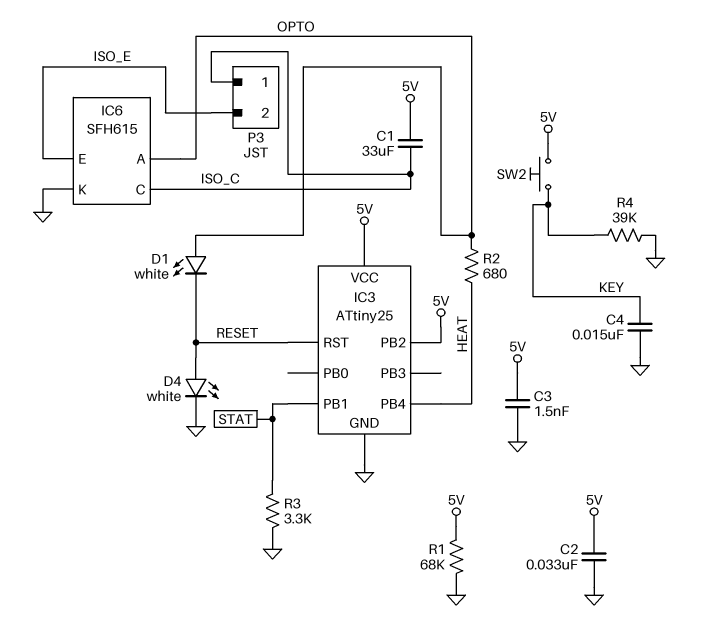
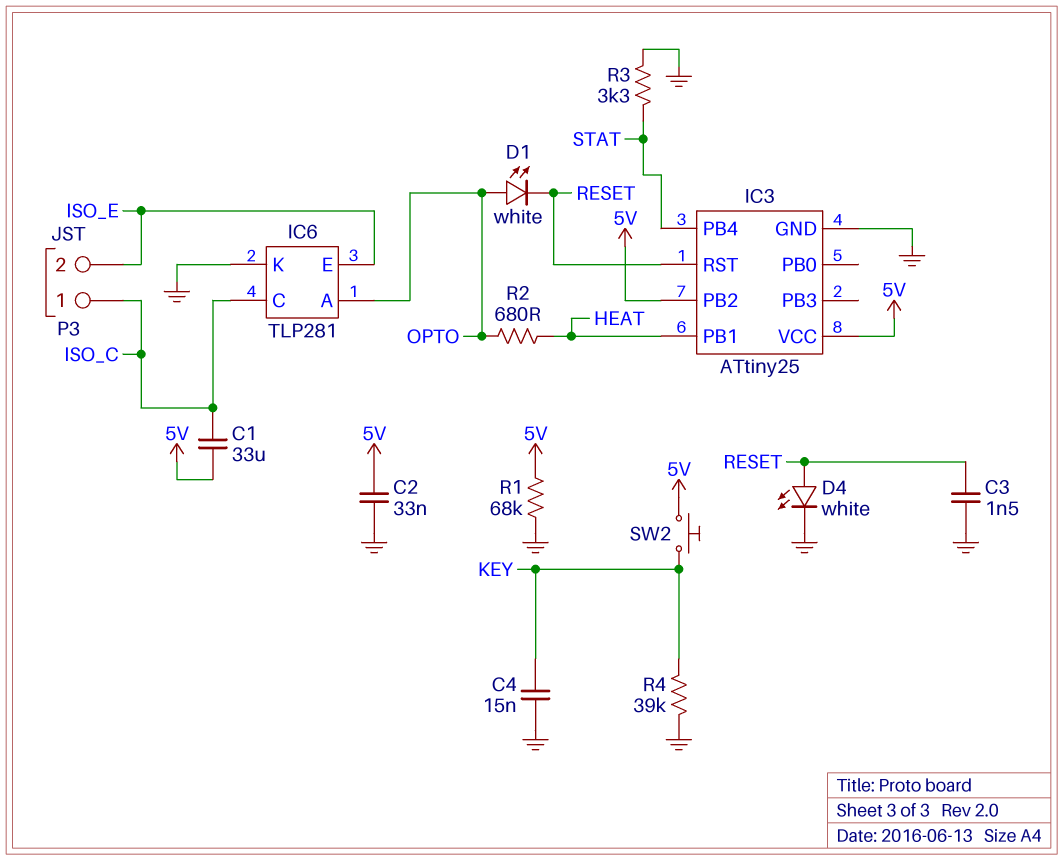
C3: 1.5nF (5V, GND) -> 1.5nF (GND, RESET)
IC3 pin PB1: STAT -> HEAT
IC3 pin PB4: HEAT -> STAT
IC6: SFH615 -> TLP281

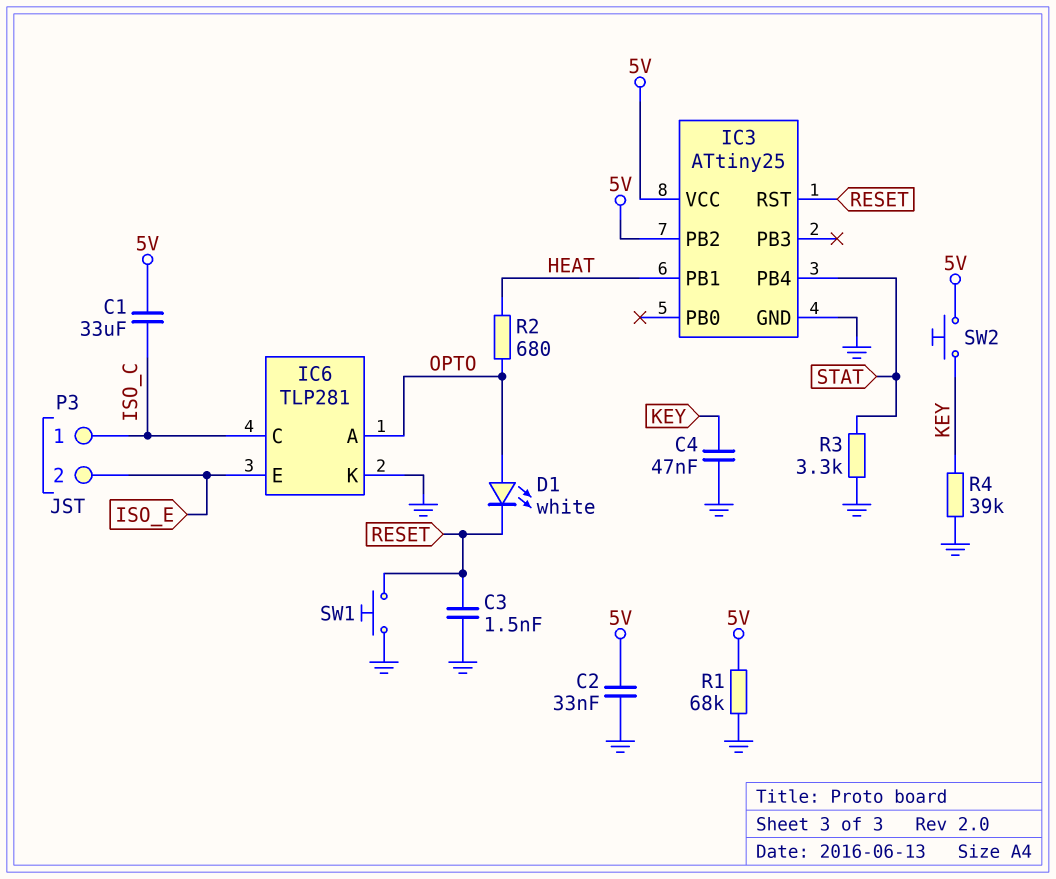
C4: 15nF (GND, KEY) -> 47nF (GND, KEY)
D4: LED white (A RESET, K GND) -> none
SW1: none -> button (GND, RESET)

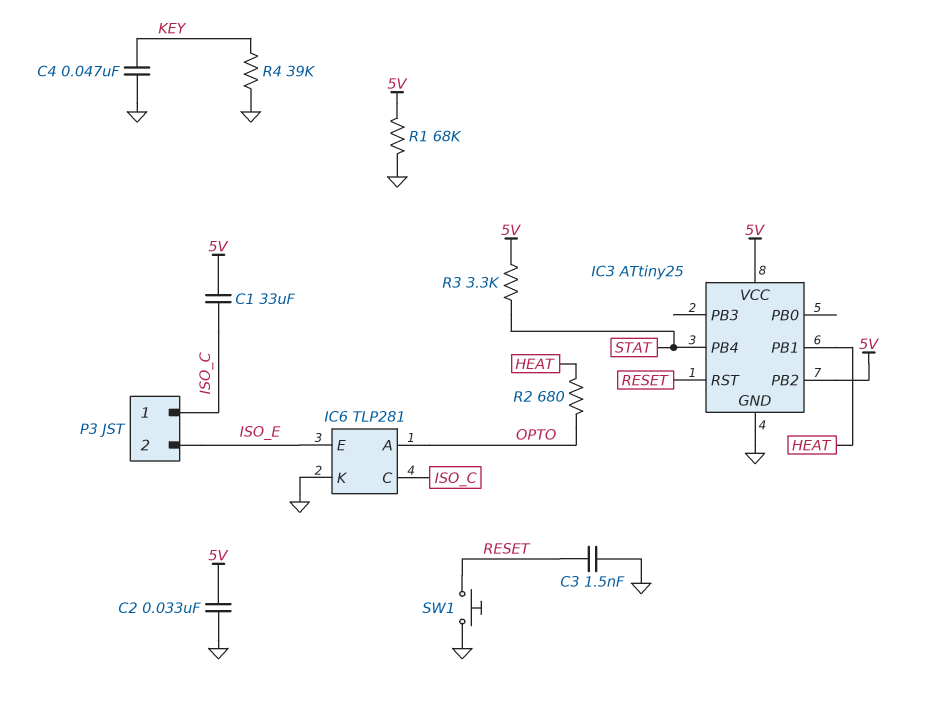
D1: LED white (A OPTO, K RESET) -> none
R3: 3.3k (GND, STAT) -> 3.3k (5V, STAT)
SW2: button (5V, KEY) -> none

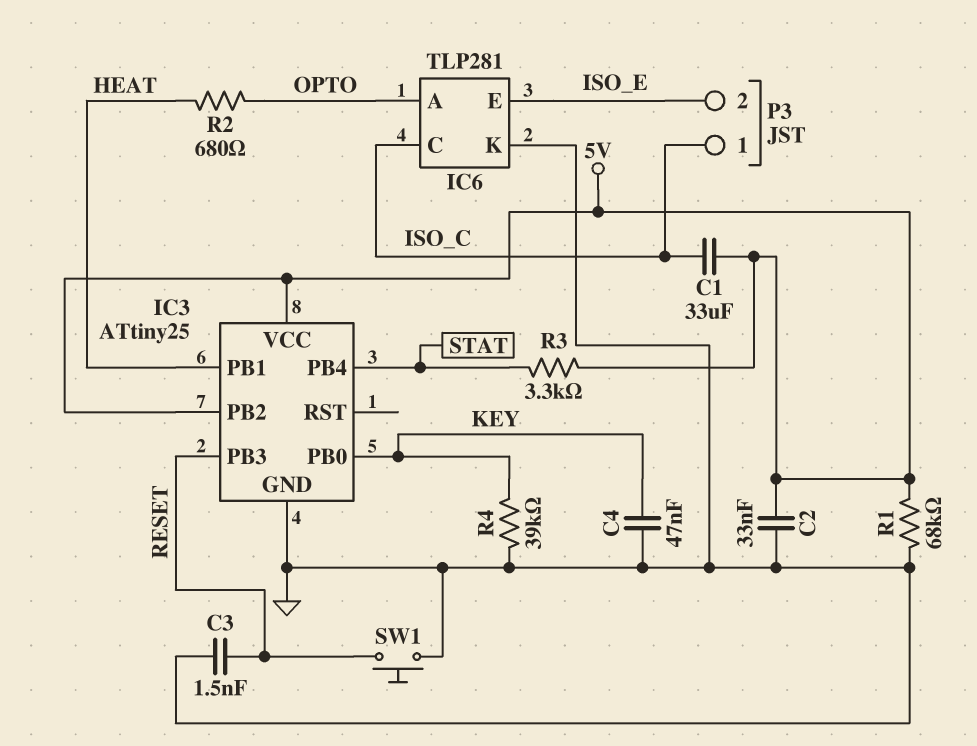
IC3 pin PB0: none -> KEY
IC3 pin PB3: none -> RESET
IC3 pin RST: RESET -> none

++++++++++

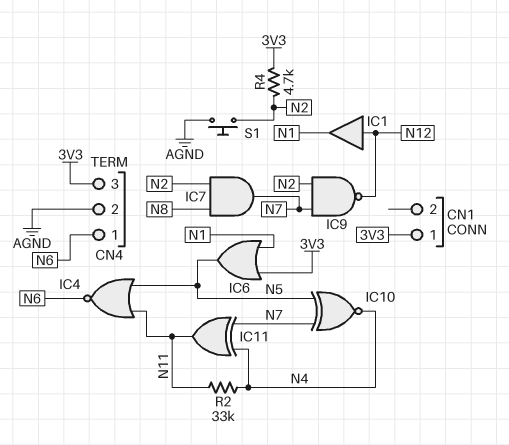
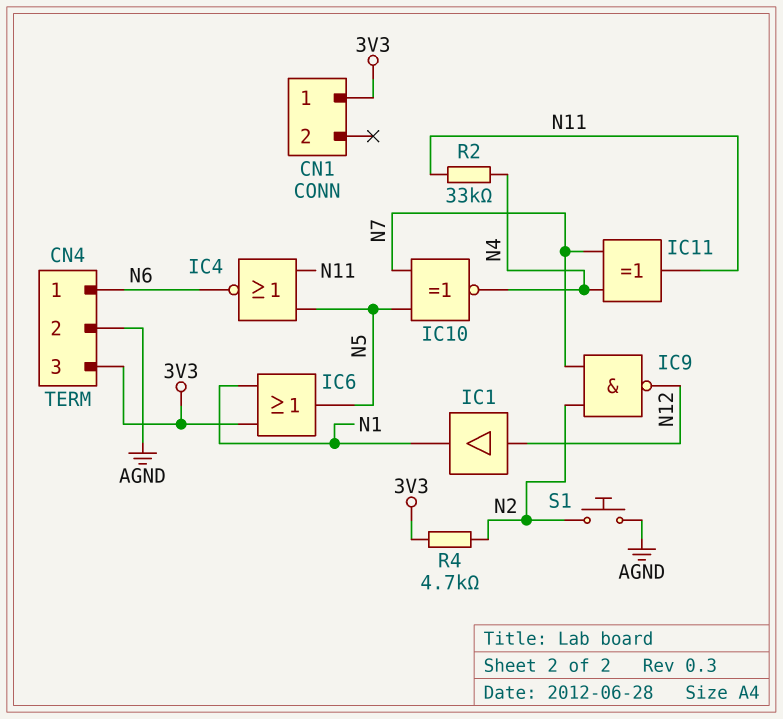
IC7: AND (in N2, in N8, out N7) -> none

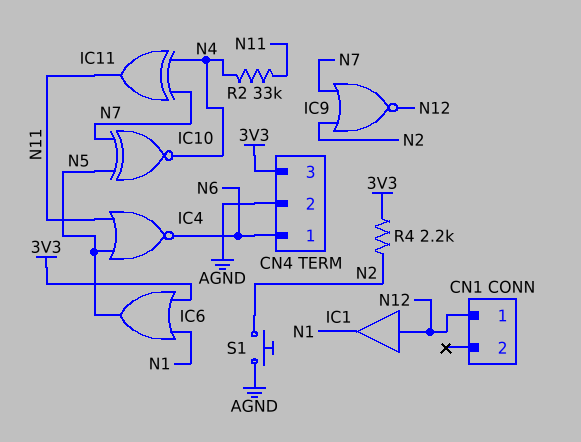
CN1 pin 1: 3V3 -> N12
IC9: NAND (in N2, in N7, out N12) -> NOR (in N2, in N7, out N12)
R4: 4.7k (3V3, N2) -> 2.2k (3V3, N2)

++++++++++

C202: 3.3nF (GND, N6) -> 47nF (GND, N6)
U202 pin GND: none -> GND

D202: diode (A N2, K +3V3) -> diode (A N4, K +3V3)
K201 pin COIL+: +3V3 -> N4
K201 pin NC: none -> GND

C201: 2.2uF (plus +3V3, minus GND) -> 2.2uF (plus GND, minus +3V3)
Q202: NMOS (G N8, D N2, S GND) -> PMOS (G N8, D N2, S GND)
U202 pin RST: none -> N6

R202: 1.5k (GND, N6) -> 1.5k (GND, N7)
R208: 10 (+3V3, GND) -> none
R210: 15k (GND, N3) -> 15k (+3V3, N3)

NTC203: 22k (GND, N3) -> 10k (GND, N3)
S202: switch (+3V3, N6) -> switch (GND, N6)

++++++++++

§ **WHAT IS NEEDED**:
Only the lines above from the one with "U202 pin GND: none -> GND" through the one with "S202: switch (+3V3, N6) -> switch (GND, N6)" should be duplicated, character for character.

§ **REPLY**:
U202 pin GND: none -> GND

D202: diode (A N2, K +3V3) -> diode (A N4, K +3V3)
K201 pin COIL+: +3V3 -> N4
K201 pin NC: none -> GND

C201: 2.2uF (plus +3V3, minus GND) -> 2.2uF (plus GND, minus +3V3)
Q202: NMOS (G N8, D N2, S GND) -> PMOS (G N8, D N2, S GND)
U202 pin RST: none -> N6

R202: 1.5k (GND, N6) -> 1.5k (GND, N7)
R208: 10 (+3V3, GND) -> none
R210: 15k (GND, N3) -> 15k (+3V3, N3)

NTC203: 22k (GND, N3) -> 10k (GND, N3)
S202: switch (+3V3, N6) -> switch (GND, N6)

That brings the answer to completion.